### SUPPLIED RECORDS
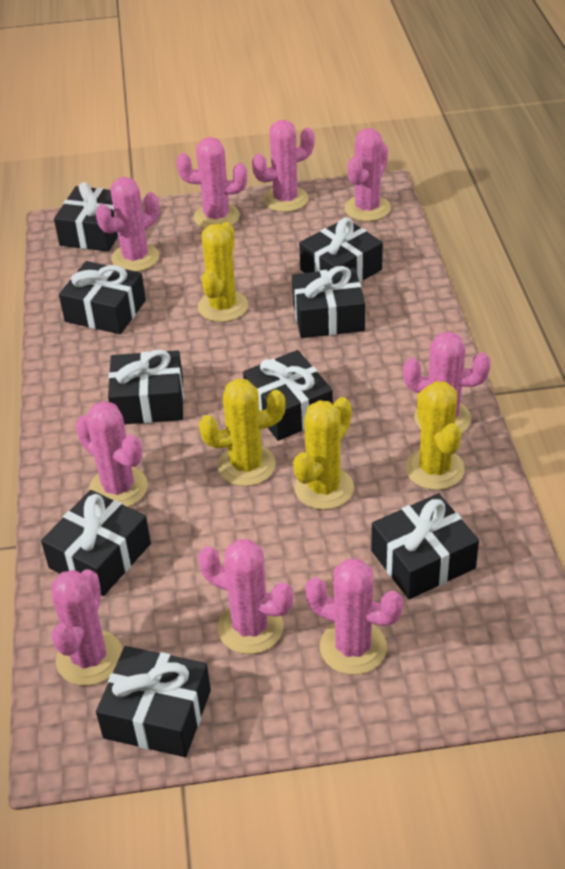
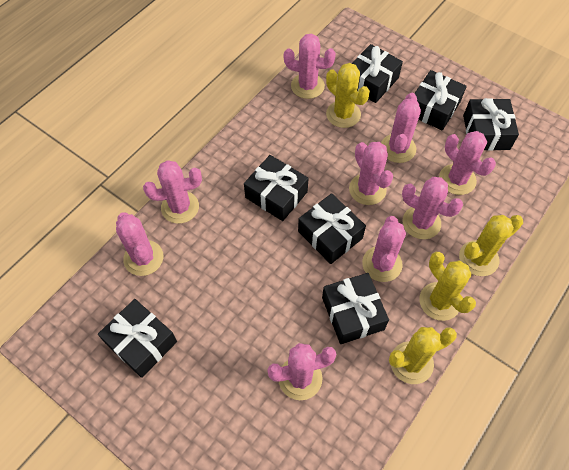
black gift: 9 -> 7

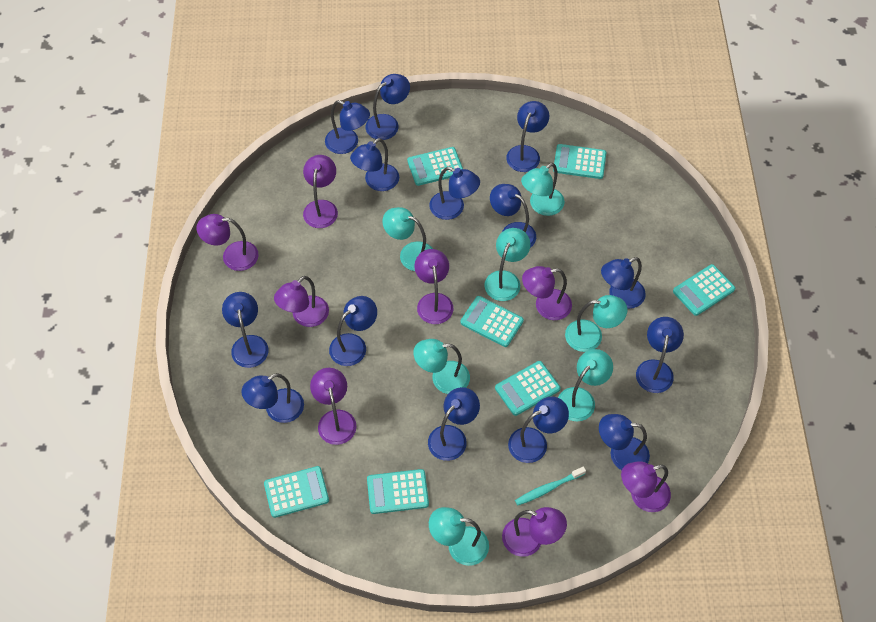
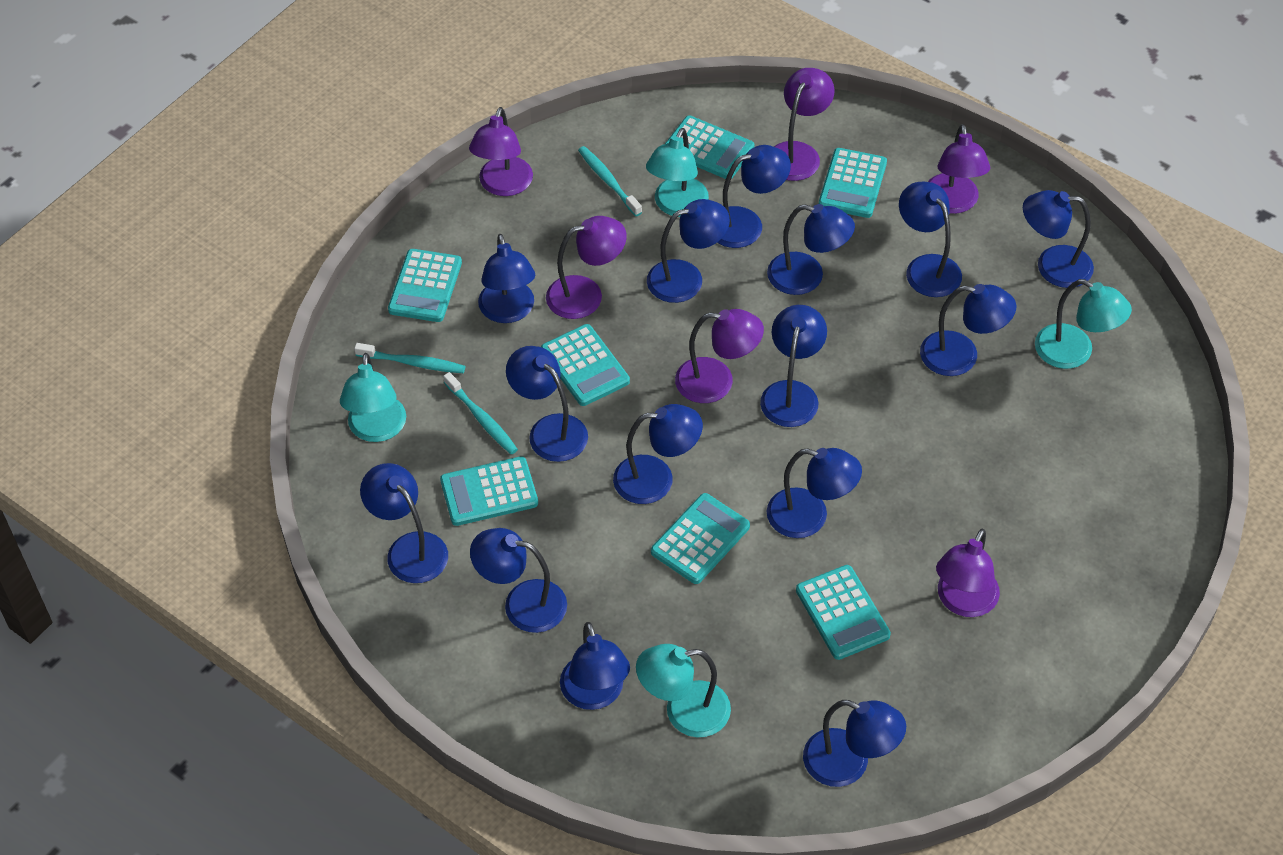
blue lamp: 14 -> 15
purple lamp: 8 -> 6
turquoise lamp: 7 -> 4
turquoise toothbrush: 1 -> 3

### WHAT TO PRODUCE
The reply should hold every line of the records unchanged and no pictures.

### EXERCISE RESPONSE
black gift: 9 -> 7

blue lamp: 14 -> 15
purple lamp: 8 -> 6
turquoise lamp: 7 -> 4
turquoise toothbrush: 1 -> 3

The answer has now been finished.